Exercise material: Begin

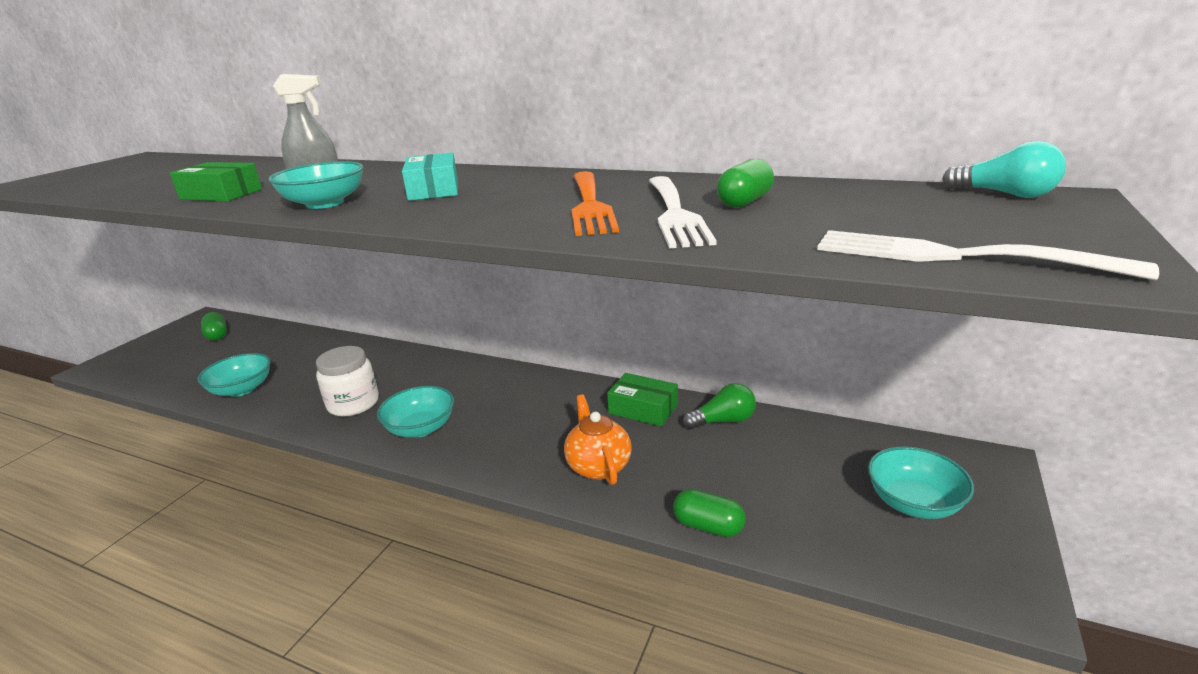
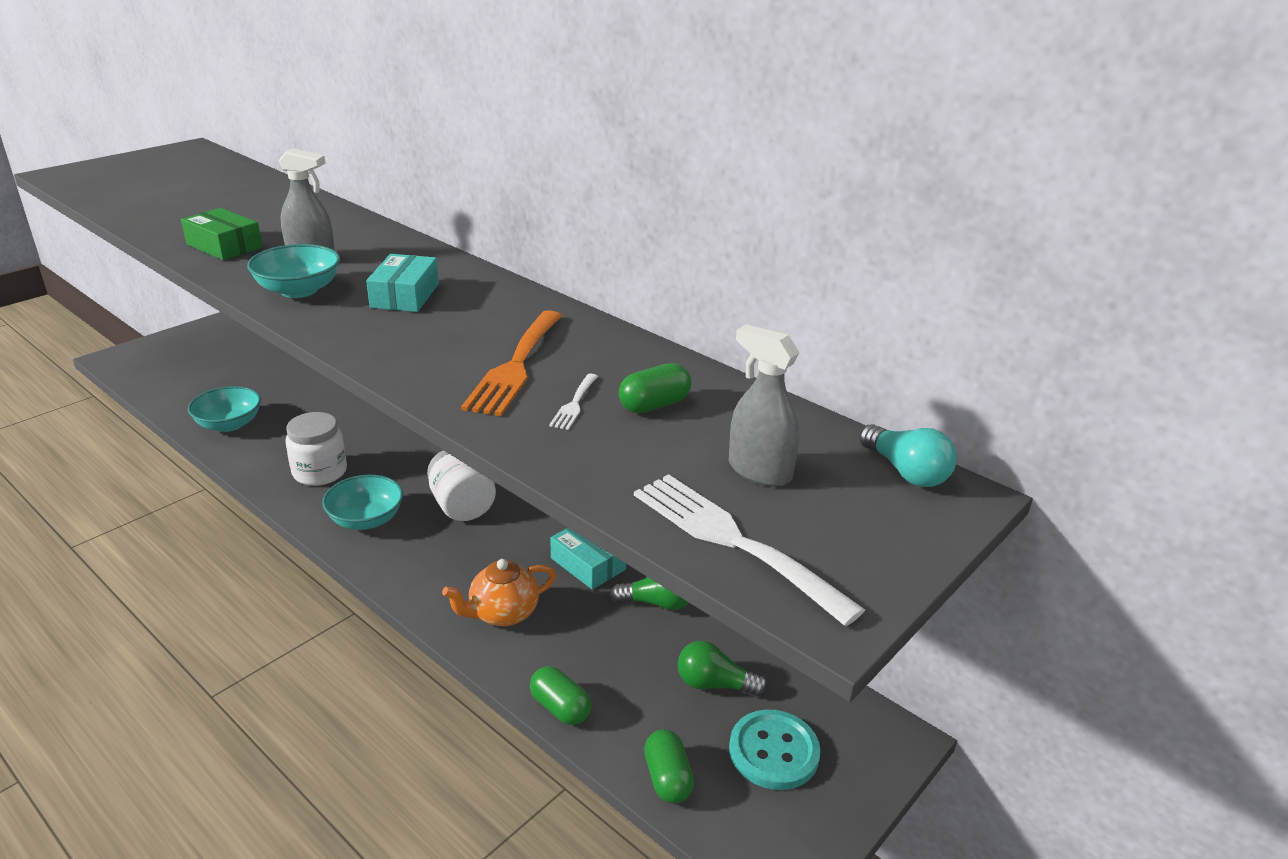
camera: 15 degrees right, 5 degrees up
(217, 335) = (233, 349): green capsule -> green capsule (667, 778)
(503, 396) = (462, 506): none -> white jar
(598, 466) = (503, 613): orange teapot -> orange teapot turned 120 degrees counterclockwise
(643, 409) = (588, 564): green box -> turquoise box
(675, 214) = (574, 404): white fork -> white fork, size x0.47
(820, 466) = (714, 684): none -> green light bulb
(895, 216) = (759, 471): none -> grey spray bottle
(913, 503) = (773, 752): turquoise bowl -> turquoise button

Exercise material: End

Task to carry out :: Please extract exactly, and only, the lines from the line containing "(820, 466) = (714, 684): none" through the last line of the records.

Completed task ::
(820, 466) = (714, 684): none -> green light bulb
(895, 216) = (759, 471): none -> grey spray bottle
(913, 503) = (773, 752): turquoise bowl -> turquoise button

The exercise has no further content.